Your instructions: Go through the entries below and print each one exactly, leaving out pictures.

Data shown:
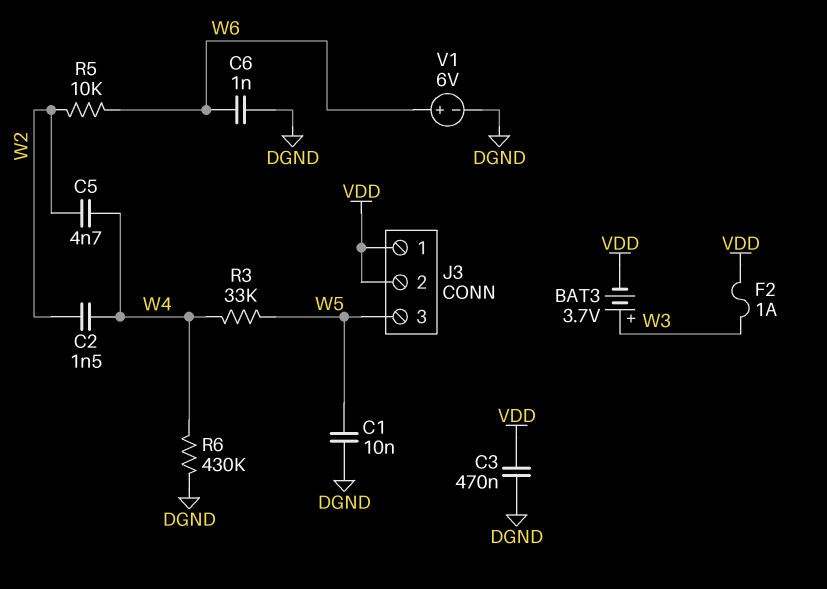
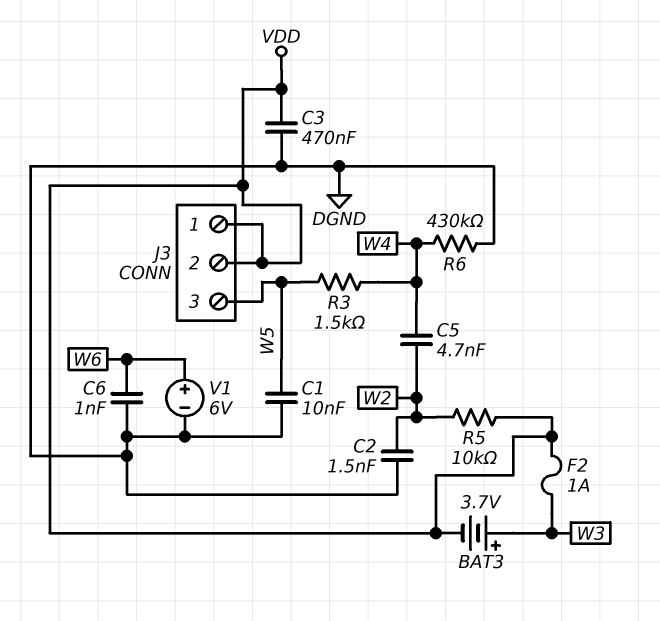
C2: 1.5nF (W2, W4) -> 1.5nF (DGND, W2)
R3: 33k (W4, W5) -> 1.5k (W4, W5)
R5: 10k (W2, W6) -> 10k (VDD, W2)

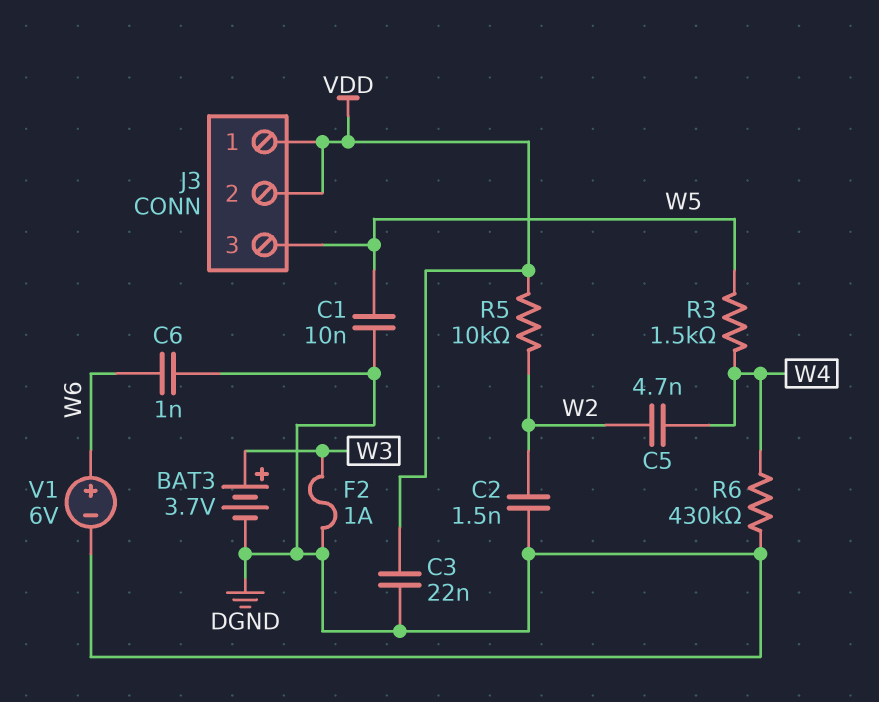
BAT3: 3.7V (plus W3, minus VDD) -> 3.7V (plus W3, minus DGND)
C3: 470nF (DGND, VDD) -> 22nF (DGND, VDD)
F2: 1A (VDD, W3) -> 1A (DGND, W3)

Your response:
C2: 1.5nF (W2, W4) -> 1.5nF (DGND, W2)
R3: 33k (W4, W5) -> 1.5k (W4, W5)
R5: 10k (W2, W6) -> 10k (VDD, W2)

BAT3: 3.7V (plus W3, minus VDD) -> 3.7V (plus W3, minus DGND)
C3: 470nF (DGND, VDD) -> 22nF (DGND, VDD)
F2: 1A (VDD, W3) -> 1A (DGND, W3)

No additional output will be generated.